Dataset entries
########################################
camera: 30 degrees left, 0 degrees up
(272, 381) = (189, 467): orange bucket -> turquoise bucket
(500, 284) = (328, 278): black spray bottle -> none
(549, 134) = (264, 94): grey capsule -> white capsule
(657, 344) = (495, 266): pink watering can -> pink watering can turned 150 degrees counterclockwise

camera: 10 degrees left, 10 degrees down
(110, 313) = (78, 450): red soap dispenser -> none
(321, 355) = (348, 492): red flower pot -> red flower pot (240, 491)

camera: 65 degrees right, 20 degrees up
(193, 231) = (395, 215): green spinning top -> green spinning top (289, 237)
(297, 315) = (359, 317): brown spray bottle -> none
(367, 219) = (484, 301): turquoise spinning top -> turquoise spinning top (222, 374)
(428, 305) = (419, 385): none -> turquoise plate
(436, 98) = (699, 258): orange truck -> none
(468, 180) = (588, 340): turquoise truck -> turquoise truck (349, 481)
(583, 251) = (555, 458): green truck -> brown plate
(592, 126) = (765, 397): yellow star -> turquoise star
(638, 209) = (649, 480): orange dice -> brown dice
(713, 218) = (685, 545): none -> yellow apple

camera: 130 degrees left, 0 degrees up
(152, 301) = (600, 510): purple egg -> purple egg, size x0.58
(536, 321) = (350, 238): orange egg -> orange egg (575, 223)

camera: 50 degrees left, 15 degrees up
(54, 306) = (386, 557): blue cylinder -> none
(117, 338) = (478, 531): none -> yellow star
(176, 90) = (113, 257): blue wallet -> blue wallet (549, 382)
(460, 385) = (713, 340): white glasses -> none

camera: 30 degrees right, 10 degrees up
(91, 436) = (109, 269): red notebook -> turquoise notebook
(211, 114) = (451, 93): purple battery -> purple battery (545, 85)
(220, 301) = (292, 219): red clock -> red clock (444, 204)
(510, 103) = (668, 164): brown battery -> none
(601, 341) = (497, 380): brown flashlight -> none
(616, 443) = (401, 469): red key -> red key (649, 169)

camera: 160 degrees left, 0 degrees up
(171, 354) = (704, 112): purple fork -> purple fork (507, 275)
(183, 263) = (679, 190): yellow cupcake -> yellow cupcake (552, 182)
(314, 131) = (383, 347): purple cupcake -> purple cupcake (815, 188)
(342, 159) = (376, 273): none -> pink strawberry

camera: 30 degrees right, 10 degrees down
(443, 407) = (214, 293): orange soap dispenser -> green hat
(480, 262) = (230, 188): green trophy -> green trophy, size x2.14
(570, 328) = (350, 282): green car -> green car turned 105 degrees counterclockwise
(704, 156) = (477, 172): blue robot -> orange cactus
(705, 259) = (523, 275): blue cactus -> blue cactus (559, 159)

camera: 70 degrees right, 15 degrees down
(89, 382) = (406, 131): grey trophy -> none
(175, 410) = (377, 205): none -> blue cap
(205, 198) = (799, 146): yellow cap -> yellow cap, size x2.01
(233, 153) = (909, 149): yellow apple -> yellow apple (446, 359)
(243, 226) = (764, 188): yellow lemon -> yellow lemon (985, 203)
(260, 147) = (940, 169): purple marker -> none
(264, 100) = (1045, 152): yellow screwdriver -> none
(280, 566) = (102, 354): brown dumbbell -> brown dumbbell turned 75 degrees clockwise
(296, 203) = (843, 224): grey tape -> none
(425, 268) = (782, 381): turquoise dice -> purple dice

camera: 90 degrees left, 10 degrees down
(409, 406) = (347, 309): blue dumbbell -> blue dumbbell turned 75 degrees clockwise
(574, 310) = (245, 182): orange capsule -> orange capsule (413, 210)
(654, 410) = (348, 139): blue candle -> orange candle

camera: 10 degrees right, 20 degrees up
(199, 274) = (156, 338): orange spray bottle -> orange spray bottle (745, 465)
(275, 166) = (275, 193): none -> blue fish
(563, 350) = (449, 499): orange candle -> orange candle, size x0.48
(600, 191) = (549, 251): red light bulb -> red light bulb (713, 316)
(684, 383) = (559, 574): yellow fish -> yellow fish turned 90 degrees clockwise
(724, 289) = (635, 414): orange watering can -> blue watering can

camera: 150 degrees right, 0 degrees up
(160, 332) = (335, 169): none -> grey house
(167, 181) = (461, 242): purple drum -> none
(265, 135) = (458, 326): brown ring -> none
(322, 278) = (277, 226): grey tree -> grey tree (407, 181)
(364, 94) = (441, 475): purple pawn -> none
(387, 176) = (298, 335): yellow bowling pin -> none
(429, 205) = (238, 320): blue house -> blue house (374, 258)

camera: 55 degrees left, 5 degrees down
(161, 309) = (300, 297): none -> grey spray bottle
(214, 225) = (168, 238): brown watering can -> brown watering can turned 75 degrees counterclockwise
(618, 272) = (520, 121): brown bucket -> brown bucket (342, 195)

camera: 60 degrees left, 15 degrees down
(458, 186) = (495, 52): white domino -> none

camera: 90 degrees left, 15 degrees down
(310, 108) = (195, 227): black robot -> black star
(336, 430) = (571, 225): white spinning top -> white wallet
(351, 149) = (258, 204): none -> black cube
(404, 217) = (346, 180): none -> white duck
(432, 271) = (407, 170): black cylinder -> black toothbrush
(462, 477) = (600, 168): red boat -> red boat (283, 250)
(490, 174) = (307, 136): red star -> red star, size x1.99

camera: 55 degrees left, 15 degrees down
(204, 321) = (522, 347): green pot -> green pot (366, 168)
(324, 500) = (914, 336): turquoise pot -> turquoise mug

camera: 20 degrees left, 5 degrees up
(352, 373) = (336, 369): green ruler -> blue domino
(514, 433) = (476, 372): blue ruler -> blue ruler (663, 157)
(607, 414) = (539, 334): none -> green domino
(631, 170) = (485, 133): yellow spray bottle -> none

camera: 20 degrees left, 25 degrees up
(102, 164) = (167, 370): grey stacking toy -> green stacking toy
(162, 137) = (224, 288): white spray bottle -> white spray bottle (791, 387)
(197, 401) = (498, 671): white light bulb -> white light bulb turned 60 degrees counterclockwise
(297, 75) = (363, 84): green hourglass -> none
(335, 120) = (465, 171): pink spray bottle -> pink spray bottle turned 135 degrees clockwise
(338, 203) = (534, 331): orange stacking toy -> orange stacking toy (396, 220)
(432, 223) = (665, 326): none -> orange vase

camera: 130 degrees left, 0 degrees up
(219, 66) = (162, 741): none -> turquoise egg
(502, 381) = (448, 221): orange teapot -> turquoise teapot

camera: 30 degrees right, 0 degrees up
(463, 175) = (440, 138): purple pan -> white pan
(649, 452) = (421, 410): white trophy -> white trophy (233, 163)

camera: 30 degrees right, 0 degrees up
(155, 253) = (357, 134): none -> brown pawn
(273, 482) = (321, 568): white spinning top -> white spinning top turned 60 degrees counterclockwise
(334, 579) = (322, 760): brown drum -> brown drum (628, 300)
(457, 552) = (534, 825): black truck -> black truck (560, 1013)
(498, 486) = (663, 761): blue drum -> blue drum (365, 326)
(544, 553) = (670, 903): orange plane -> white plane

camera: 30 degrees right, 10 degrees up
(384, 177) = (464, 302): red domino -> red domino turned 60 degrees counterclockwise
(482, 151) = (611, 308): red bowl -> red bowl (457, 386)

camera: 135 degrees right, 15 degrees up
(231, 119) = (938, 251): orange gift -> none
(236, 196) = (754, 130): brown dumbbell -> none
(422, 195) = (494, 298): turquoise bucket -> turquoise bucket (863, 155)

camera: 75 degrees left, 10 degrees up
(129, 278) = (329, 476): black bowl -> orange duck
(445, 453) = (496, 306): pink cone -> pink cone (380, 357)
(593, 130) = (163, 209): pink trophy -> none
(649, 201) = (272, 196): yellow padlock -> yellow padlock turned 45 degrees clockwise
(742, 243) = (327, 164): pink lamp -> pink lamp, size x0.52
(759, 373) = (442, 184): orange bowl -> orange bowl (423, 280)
########################################
## DIRECTIONS FOR THIS TASK
Copy each line of the entries in which the string "spray" is found.

## WRITTEN ANSWER
(500, 284) = (328, 278): black spray bottle -> none
(297, 315) = (359, 317): brown spray bottle -> none
(199, 274) = (156, 338): orange spray bottle -> orange spray bottle (745, 465)
(161, 309) = (300, 297): none -> grey spray bottle
(631, 170) = (485, 133): yellow spray bottle -> none
(162, 137) = (224, 288): white spray bottle -> white spray bottle (791, 387)
(335, 120) = (465, 171): pink spray bottle -> pink spray bottle turned 135 degrees clockwise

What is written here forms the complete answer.